- _Task to complete_
In the records below, pick out all lines containing the word "none".

- _Extracted records_
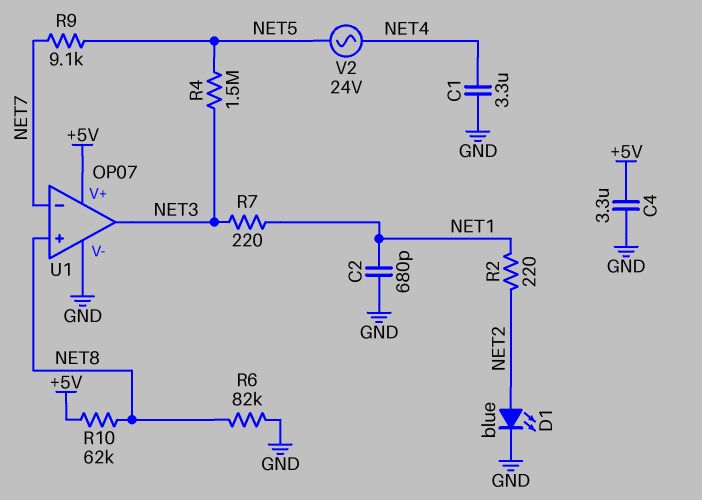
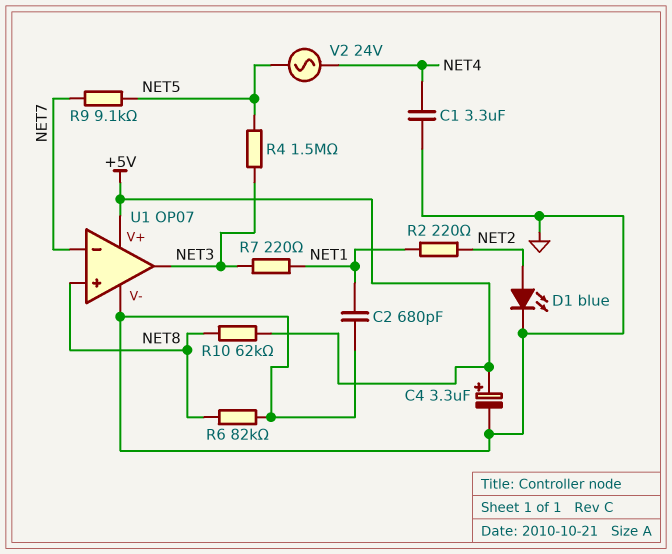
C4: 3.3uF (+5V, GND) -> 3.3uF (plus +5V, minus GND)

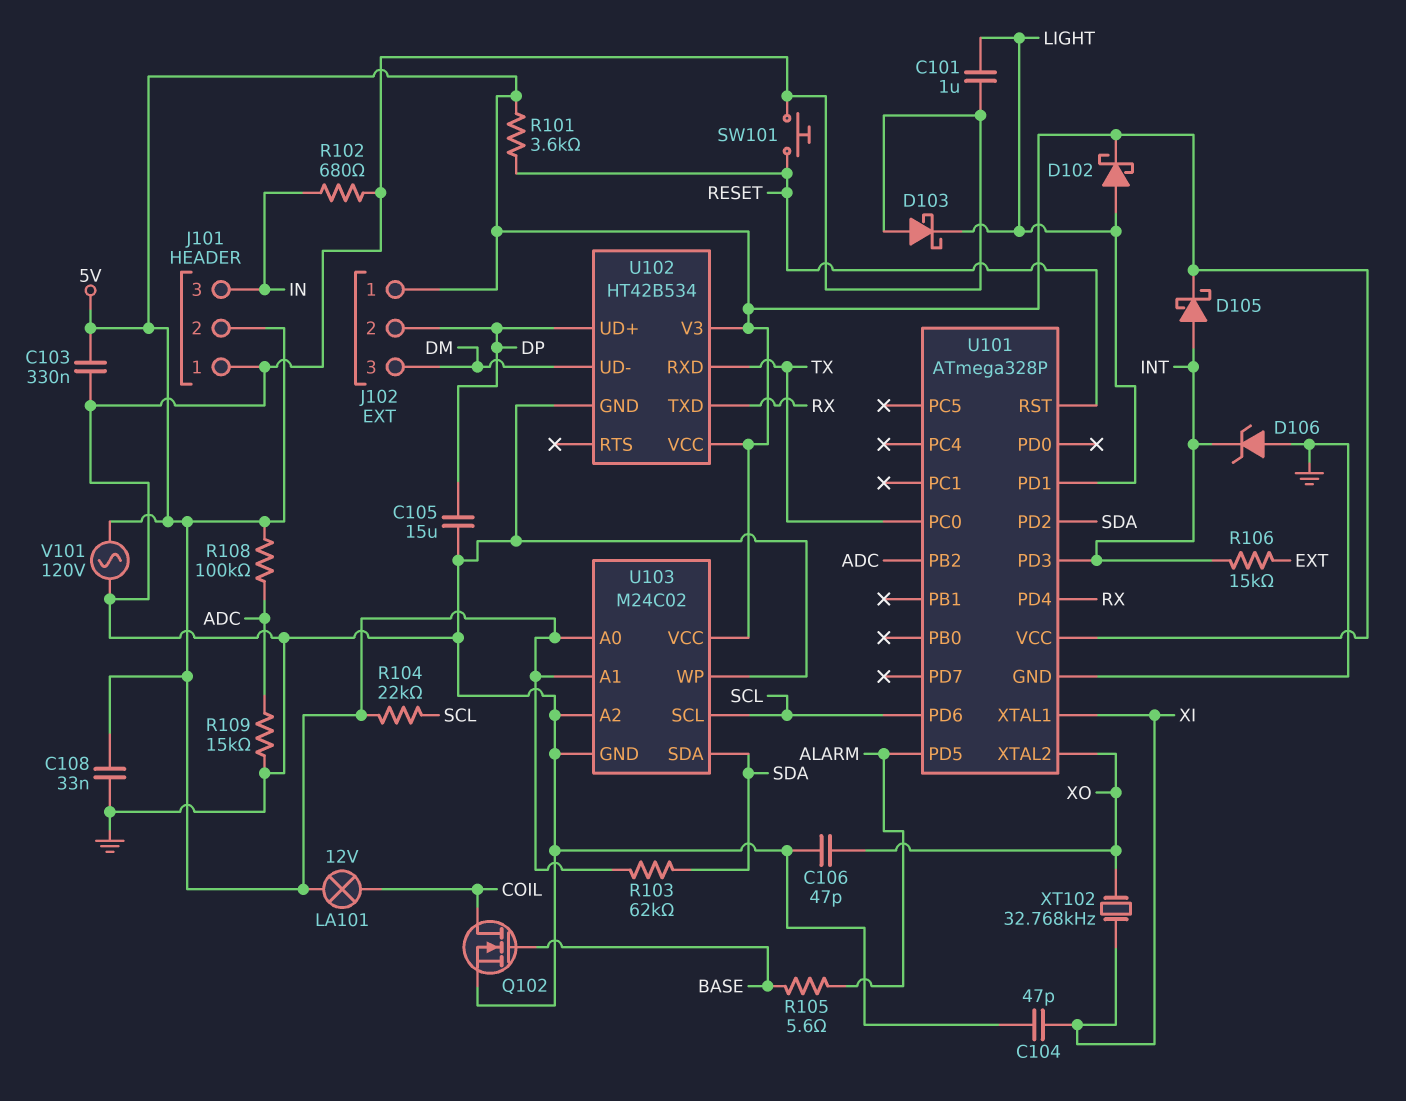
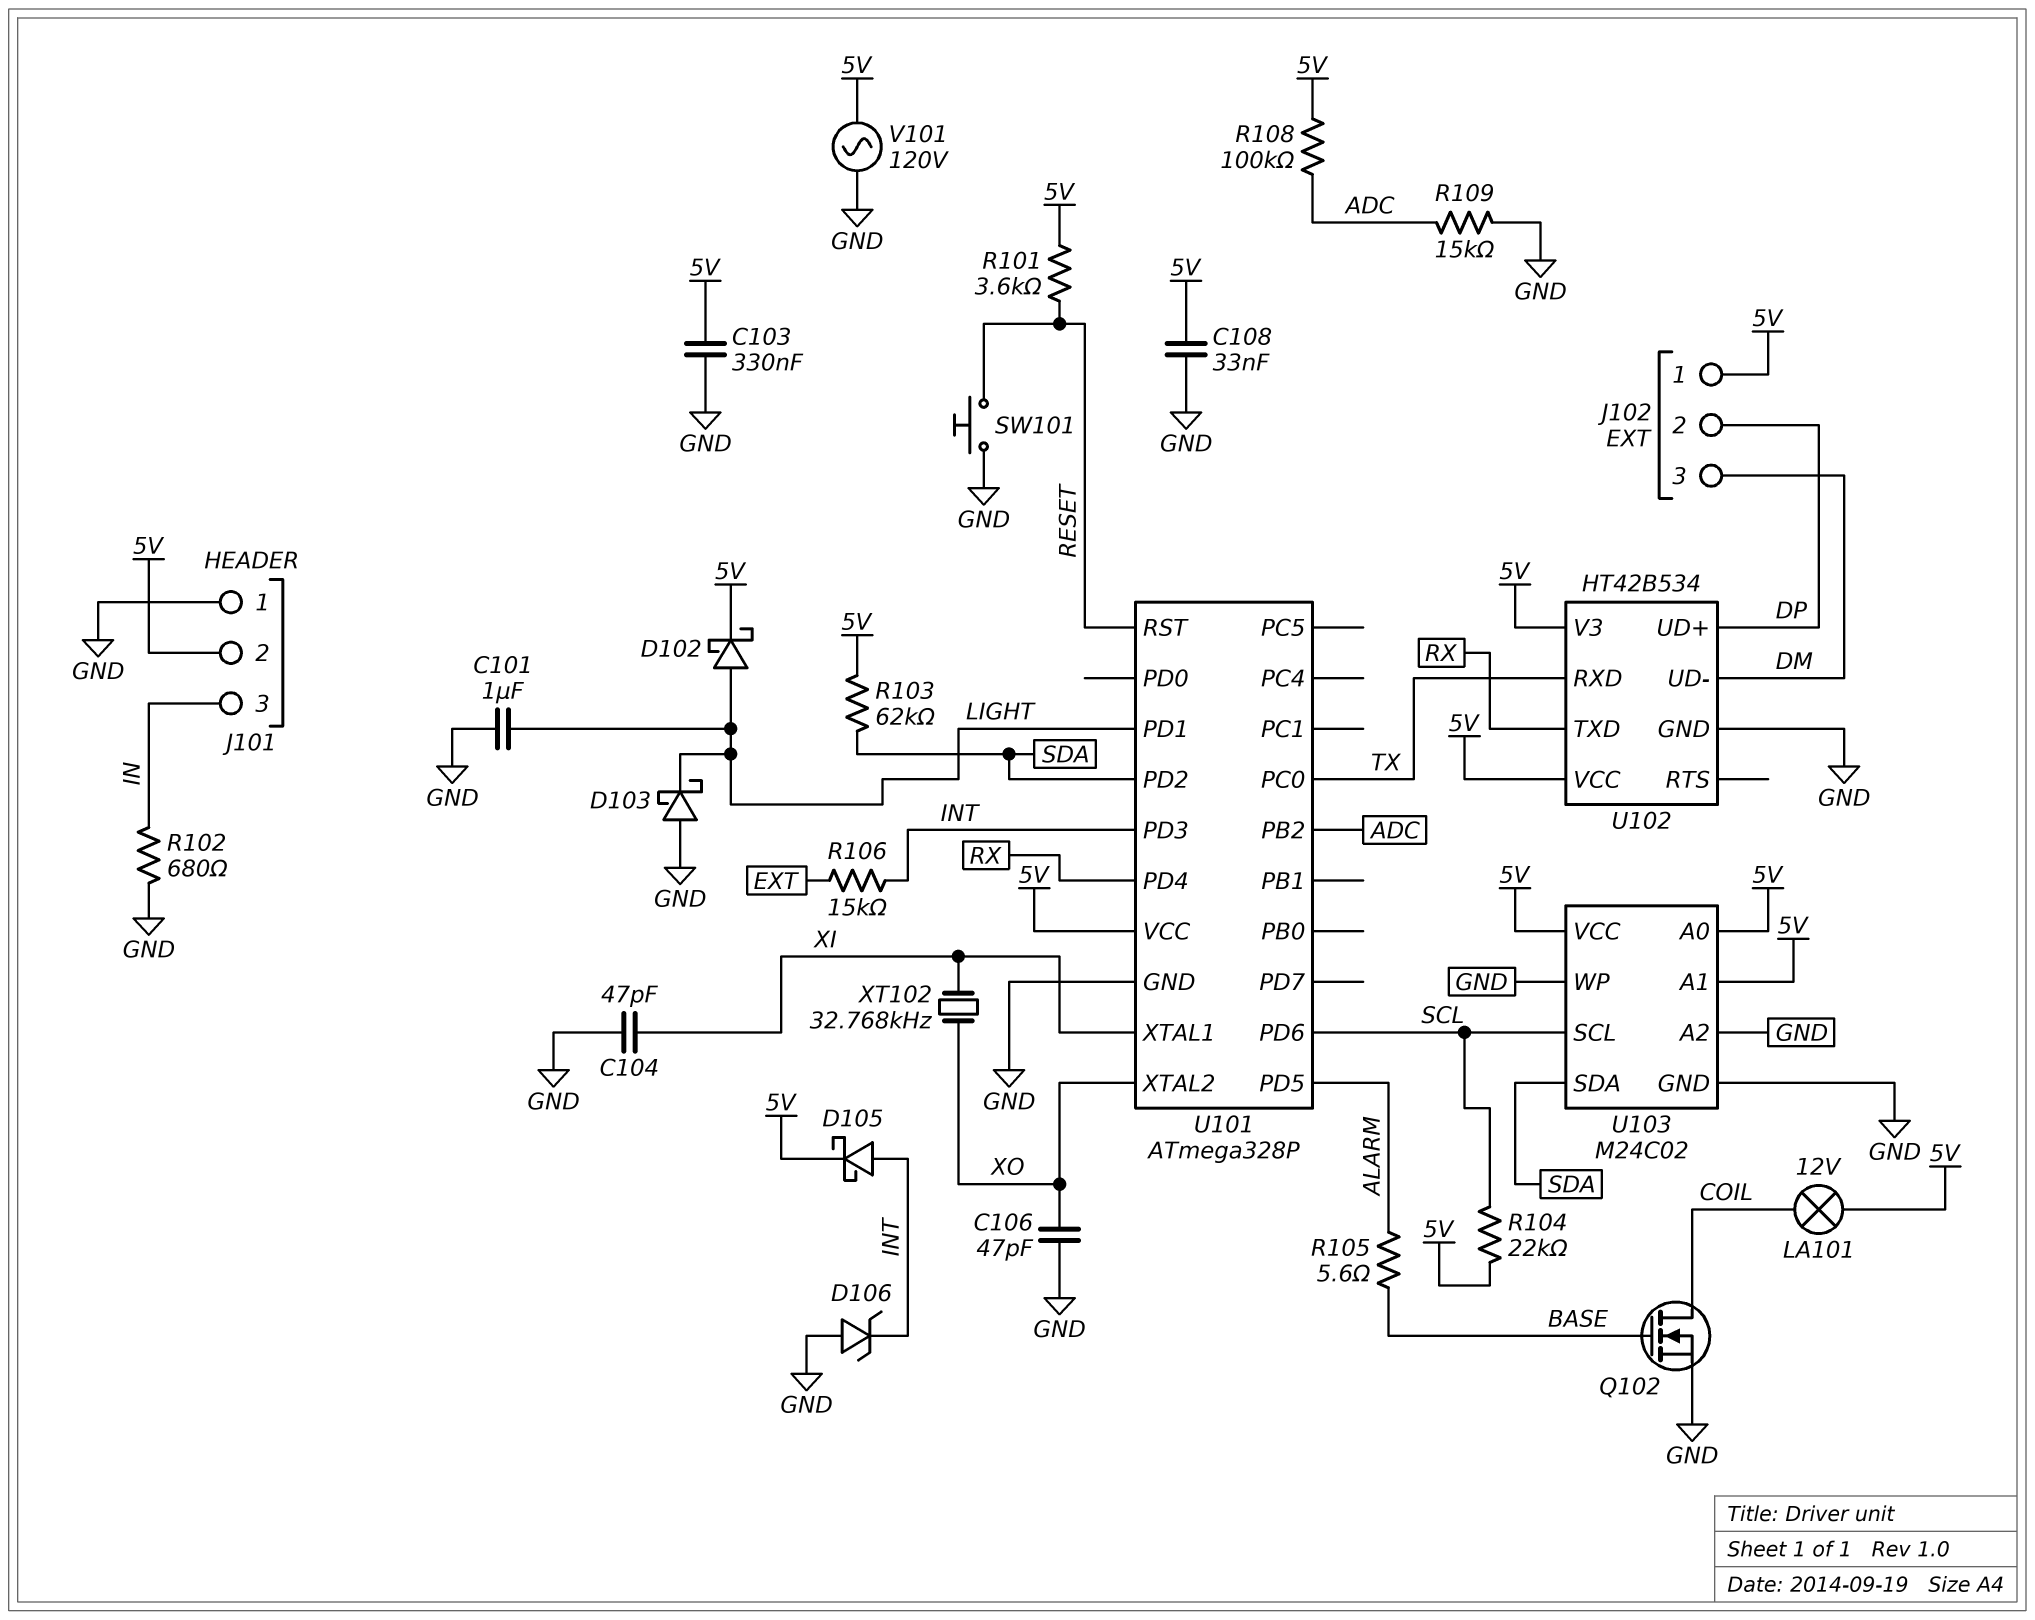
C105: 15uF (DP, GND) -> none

==

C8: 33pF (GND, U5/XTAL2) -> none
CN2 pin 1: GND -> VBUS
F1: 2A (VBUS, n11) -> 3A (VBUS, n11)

- _Response to this task_
C105: 15uF (DP, GND) -> none
C8: 33pF (GND, U5/XTAL2) -> none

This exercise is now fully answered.